WORK TO BE COMPLETED
For the string "purple", state how many lines of the data hold it. Give nothing besides the number.

----- RECORDS TO USE -----

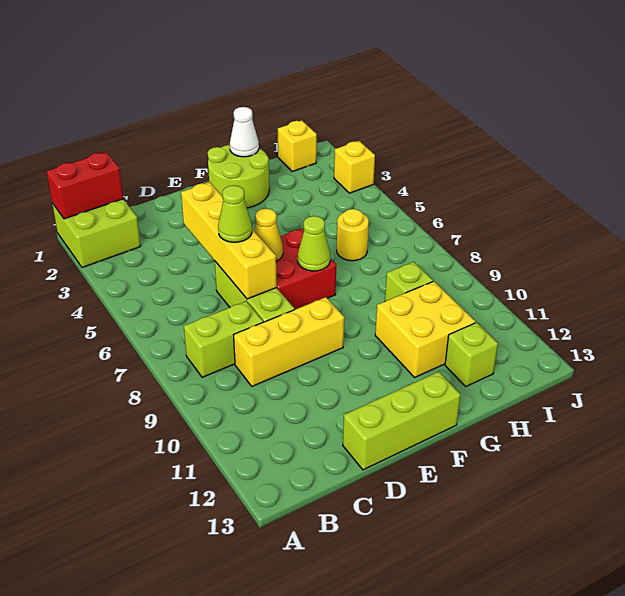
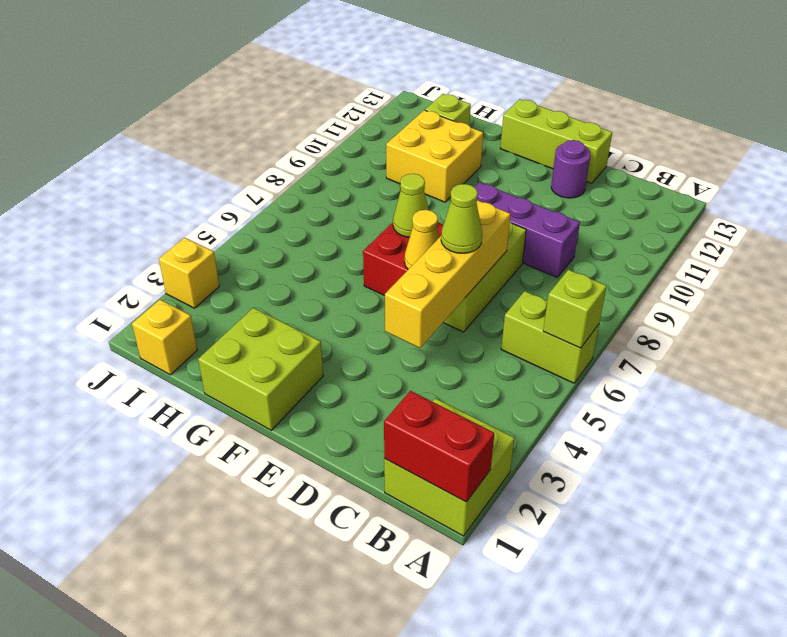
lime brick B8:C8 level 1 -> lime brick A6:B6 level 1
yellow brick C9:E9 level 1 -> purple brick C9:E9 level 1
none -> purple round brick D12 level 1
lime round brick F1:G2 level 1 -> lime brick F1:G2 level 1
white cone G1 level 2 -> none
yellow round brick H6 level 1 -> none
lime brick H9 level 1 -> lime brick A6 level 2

-----

PROBLEM SOLUTION
2